### THE PROBLEM
Please transcribe exactly, and only, the lines of the data below between the line holding "green square at" and the line holding "red cross at (257, 296): moved", inclusive.

### DATA FOR PROCESSING
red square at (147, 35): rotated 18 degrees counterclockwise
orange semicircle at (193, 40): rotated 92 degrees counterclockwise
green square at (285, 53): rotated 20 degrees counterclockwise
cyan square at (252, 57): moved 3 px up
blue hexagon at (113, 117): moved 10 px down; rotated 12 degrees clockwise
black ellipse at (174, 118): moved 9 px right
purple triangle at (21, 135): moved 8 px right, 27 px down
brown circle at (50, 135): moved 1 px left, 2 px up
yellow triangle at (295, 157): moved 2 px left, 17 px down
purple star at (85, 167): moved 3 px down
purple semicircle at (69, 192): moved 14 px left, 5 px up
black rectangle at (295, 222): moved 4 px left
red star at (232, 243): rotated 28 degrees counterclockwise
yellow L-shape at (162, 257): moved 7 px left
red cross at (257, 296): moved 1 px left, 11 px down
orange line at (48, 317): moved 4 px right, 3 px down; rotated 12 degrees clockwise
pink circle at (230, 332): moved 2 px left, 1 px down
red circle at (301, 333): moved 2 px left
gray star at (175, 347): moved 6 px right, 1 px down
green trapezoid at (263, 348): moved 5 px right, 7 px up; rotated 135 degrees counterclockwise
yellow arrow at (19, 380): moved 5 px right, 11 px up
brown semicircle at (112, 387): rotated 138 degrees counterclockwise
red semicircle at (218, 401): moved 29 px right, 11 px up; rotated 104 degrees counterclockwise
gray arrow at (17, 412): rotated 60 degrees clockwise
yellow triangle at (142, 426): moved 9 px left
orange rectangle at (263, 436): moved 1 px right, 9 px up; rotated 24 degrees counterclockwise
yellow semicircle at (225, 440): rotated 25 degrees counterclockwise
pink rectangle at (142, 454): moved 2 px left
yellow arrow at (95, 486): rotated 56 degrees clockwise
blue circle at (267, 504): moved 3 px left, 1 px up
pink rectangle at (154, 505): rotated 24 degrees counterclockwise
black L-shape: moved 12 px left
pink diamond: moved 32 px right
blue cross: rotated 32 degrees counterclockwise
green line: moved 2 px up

...

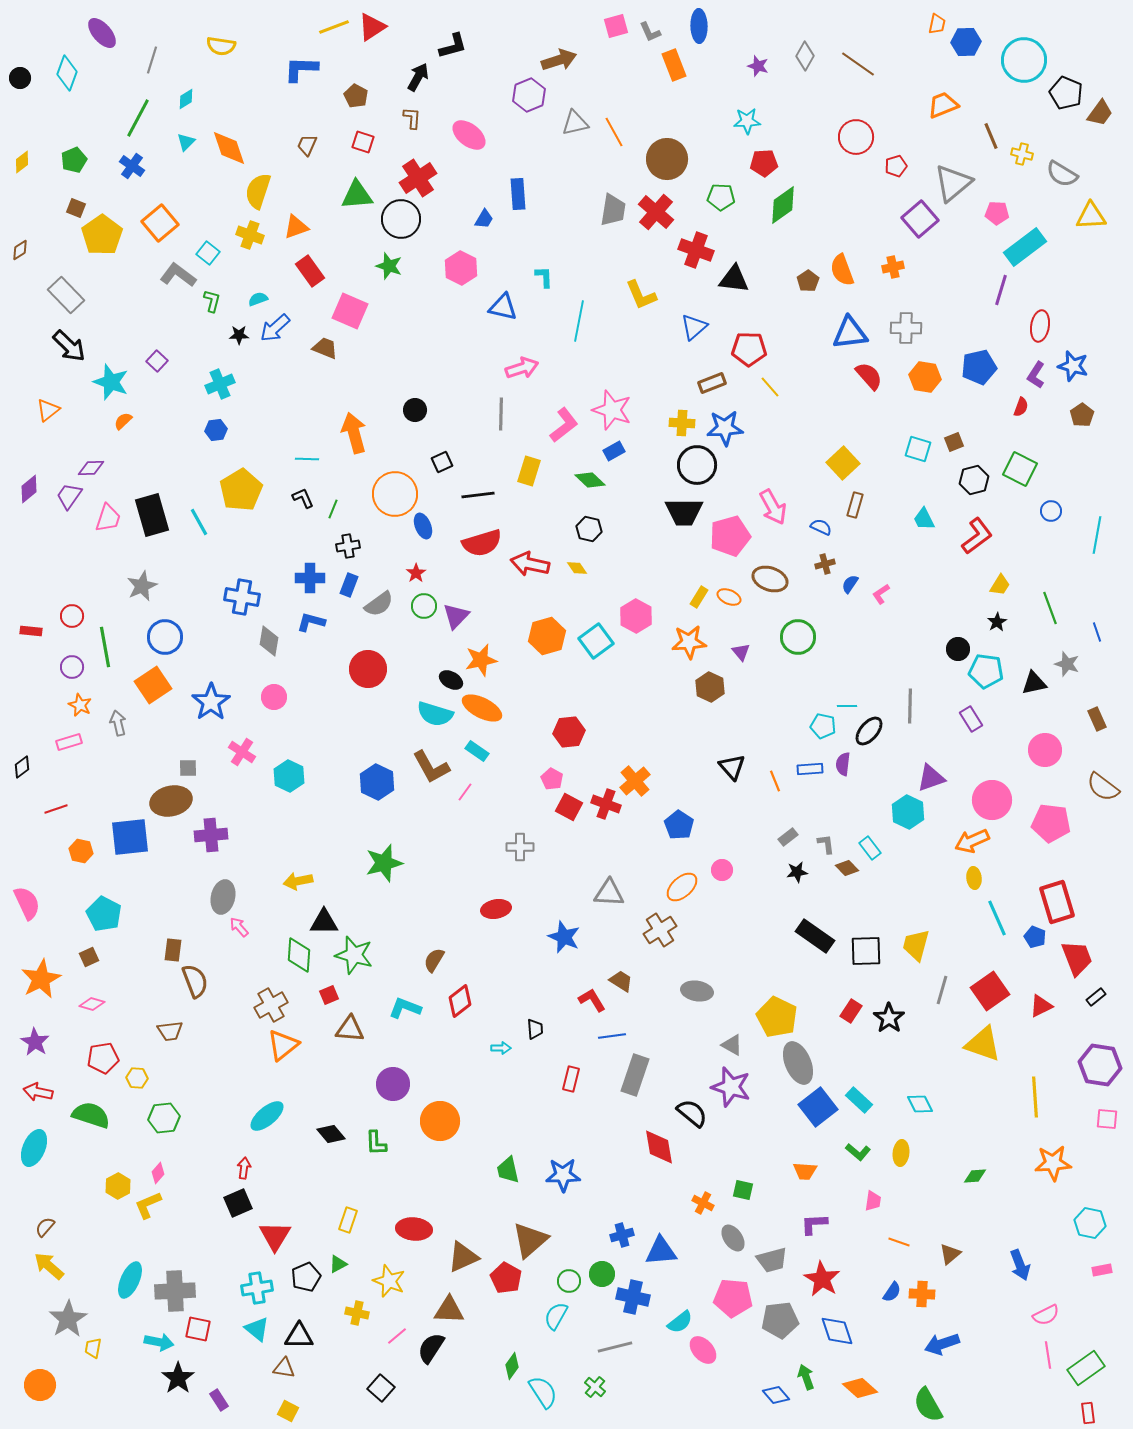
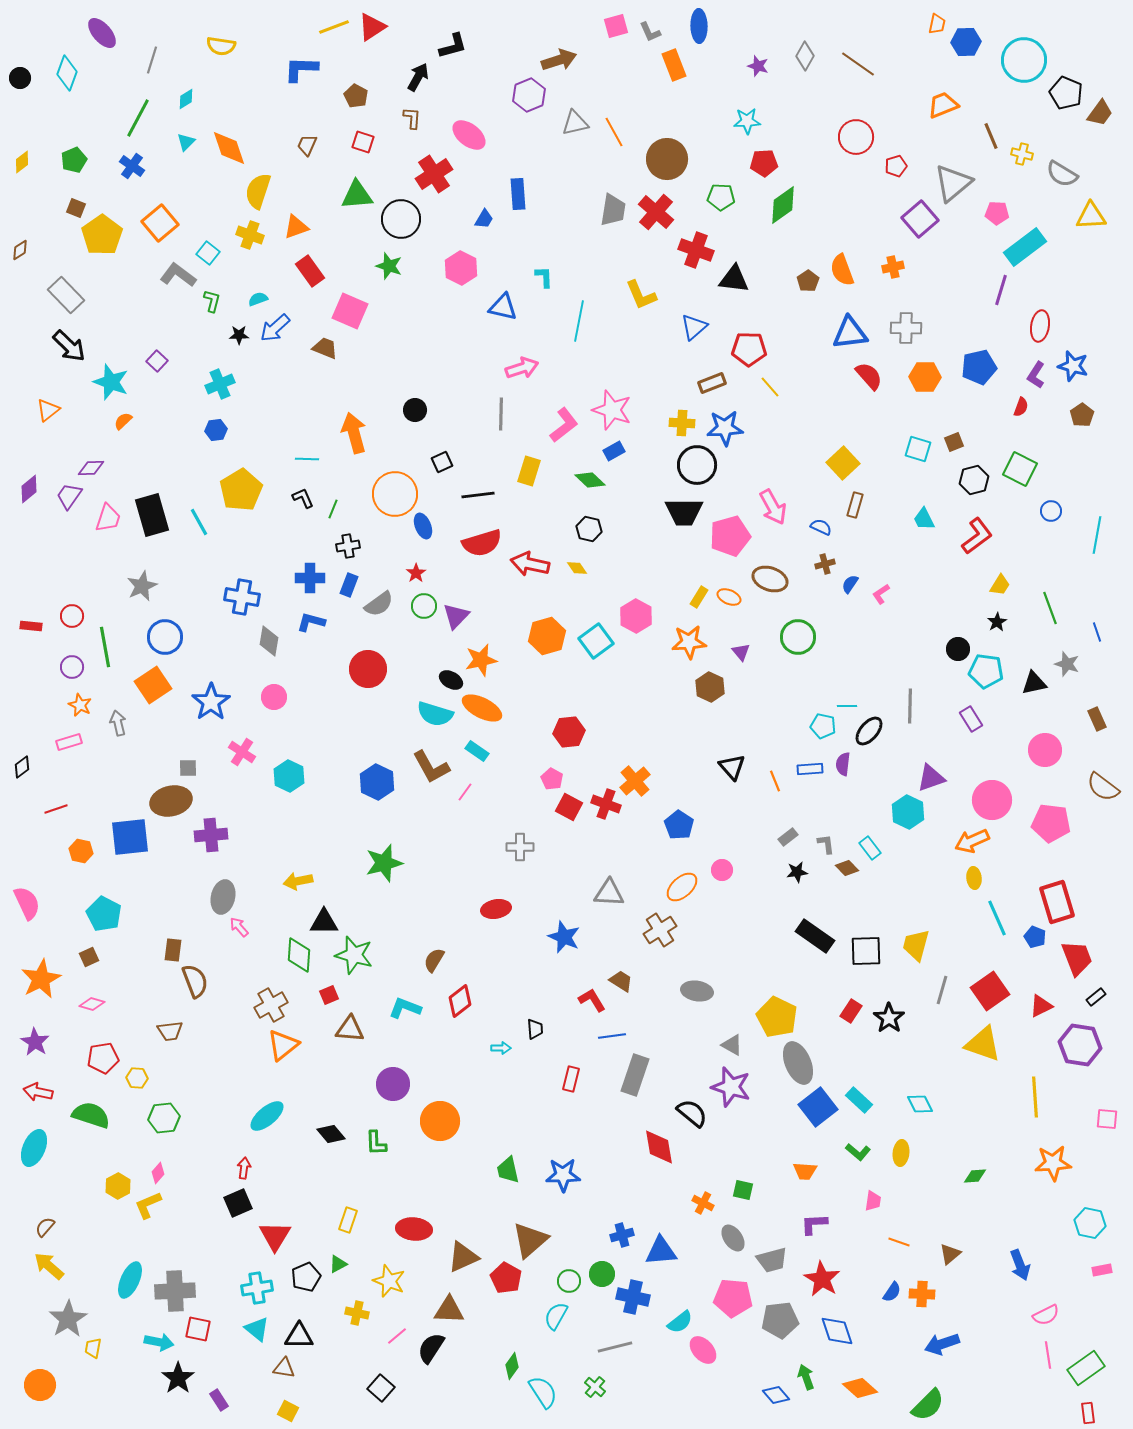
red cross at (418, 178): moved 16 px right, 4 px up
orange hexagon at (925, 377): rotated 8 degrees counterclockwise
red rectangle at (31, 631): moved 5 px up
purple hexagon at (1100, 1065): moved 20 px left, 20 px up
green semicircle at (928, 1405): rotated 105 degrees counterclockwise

### ANSWER SECTION
green square at (285, 53): rotated 20 degrees counterclockwise
cyan square at (252, 57): moved 3 px up
blue hexagon at (113, 117): moved 10 px down; rotated 12 degrees clockwise
black ellipse at (174, 118): moved 9 px right
purple triangle at (21, 135): moved 8 px right, 27 px down
brown circle at (50, 135): moved 1 px left, 2 px up
yellow triangle at (295, 157): moved 2 px left, 17 px down
purple star at (85, 167): moved 3 px down
purple semicircle at (69, 192): moved 14 px left, 5 px up
black rectangle at (295, 222): moved 4 px left
red star at (232, 243): rotated 28 degrees counterclockwise
yellow L-shape at (162, 257): moved 7 px left
red cross at (257, 296): moved 1 px left, 11 px down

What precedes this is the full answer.